- _Task to complete_
Every picture is to be removed, and all the data is to be copied exactly.

-*-*-

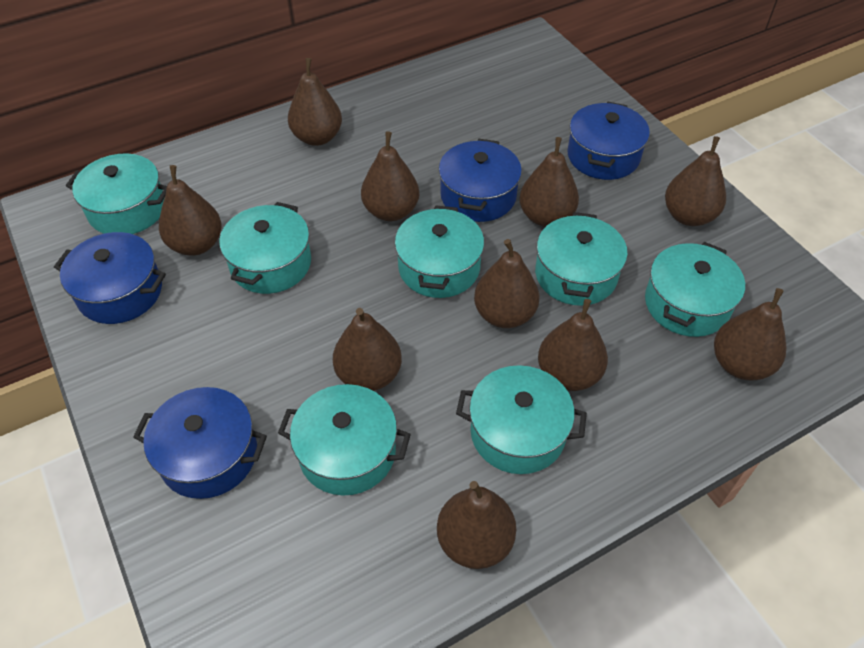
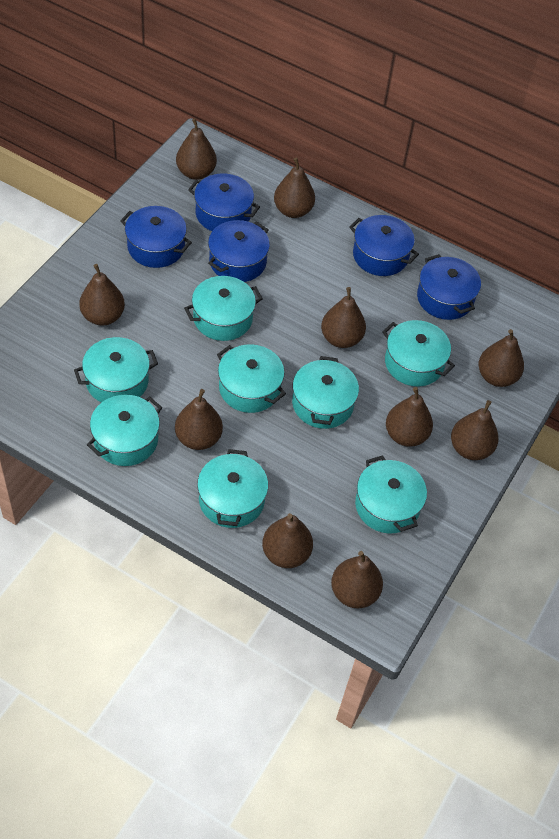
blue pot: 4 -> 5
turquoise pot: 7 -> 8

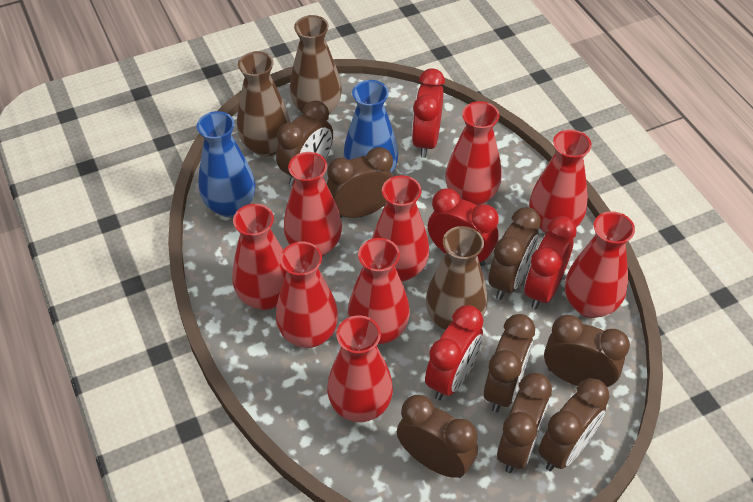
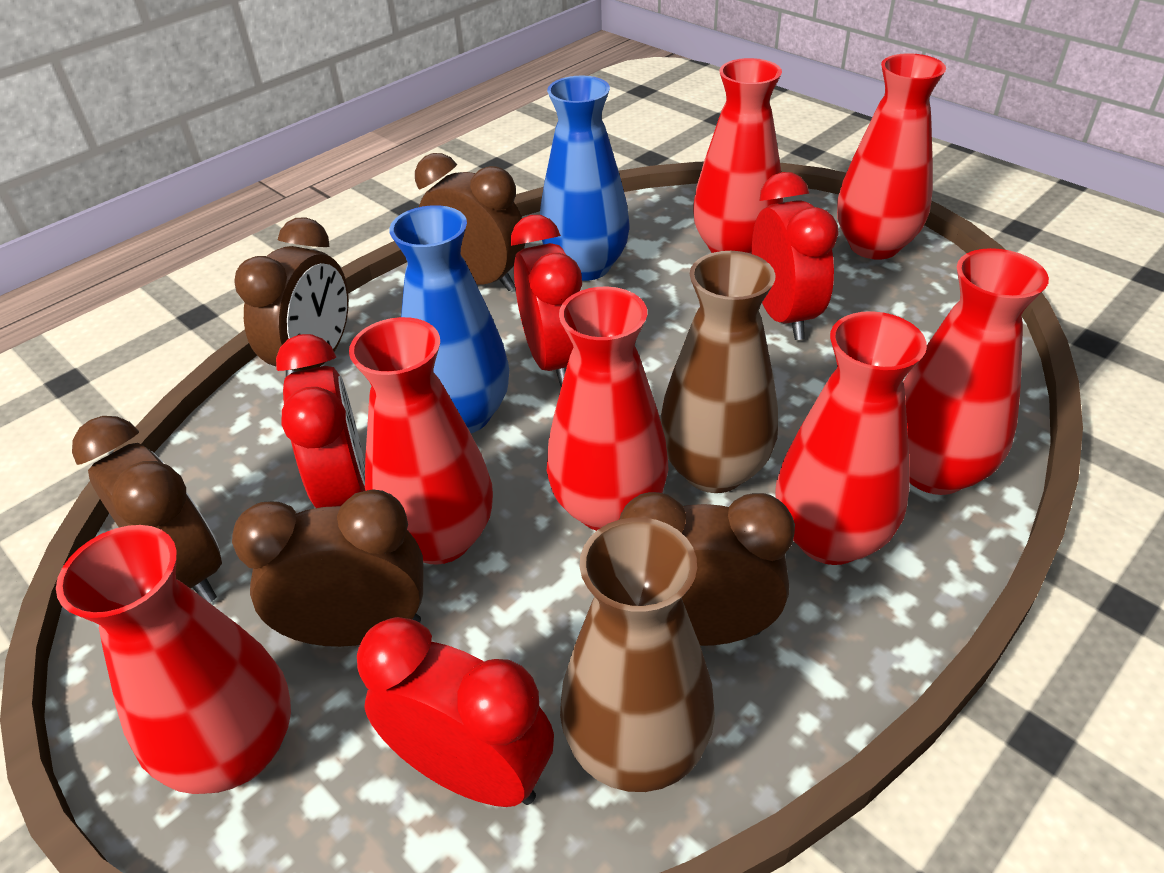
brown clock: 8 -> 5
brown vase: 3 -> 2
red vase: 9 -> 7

-*-*-

- _Answer for this exercise_
blue pot: 4 -> 5
turquoise pot: 7 -> 8

brown clock: 8 -> 5
brown vase: 3 -> 2
red vase: 9 -> 7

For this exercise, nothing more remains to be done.